◆ **What needs to be done**: Where the data below has the string "brown", return the whole line.

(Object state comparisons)
------------------------
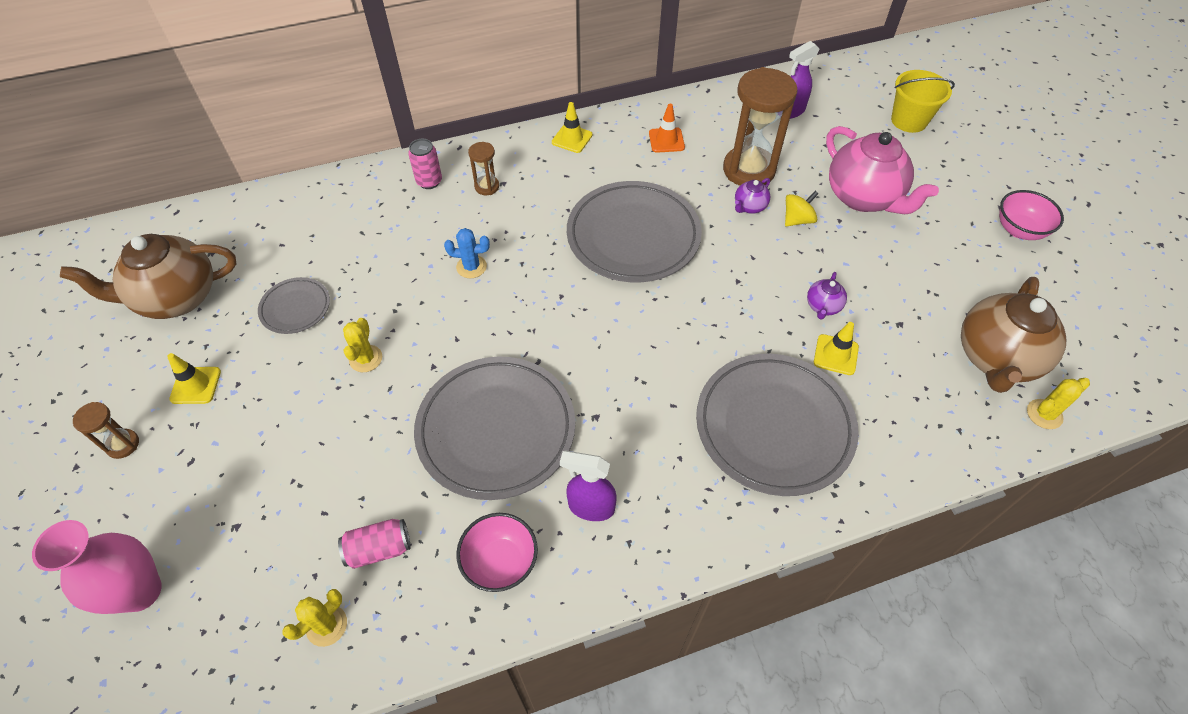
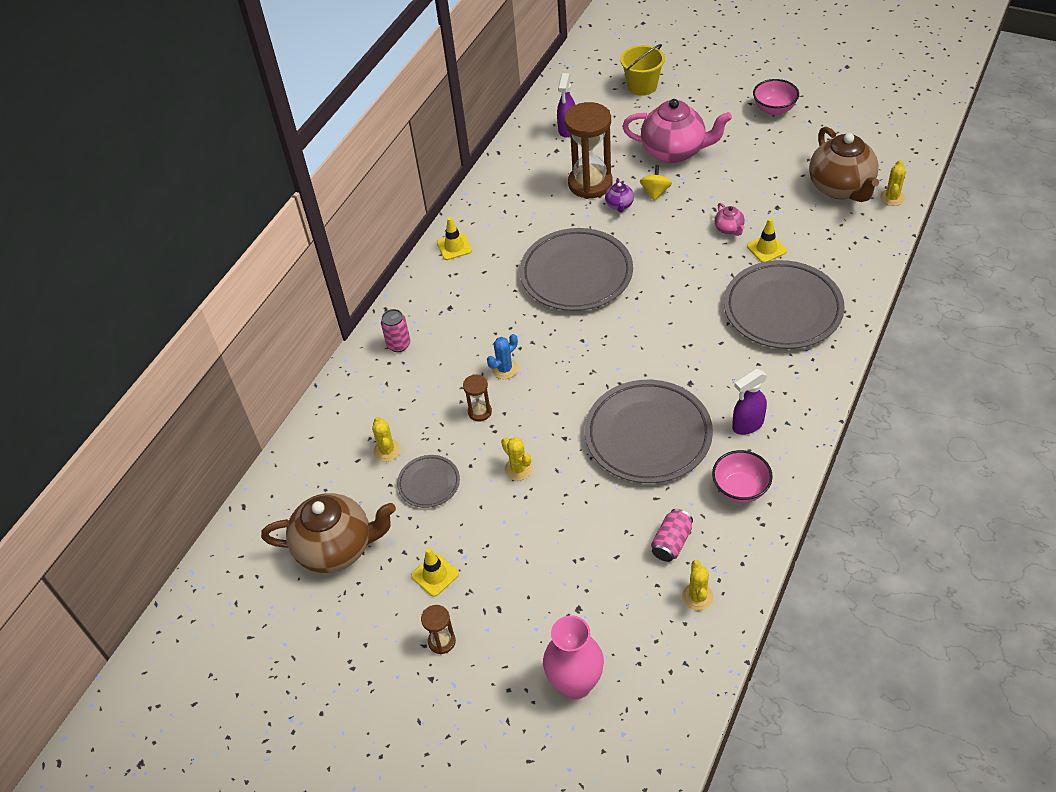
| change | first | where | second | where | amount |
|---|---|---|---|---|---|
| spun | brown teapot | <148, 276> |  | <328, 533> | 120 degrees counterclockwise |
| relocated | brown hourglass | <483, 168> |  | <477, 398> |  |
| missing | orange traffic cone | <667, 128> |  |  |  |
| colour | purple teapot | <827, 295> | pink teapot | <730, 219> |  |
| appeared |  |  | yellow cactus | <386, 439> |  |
------------------------
◆ **Worked solution**:
| spun | brown teapot | <148, 276> |  | <328, 533> | 120 degrees counterclockwise |
| relocated | brown hourglass | <483, 168> |  | <477, 398> |  |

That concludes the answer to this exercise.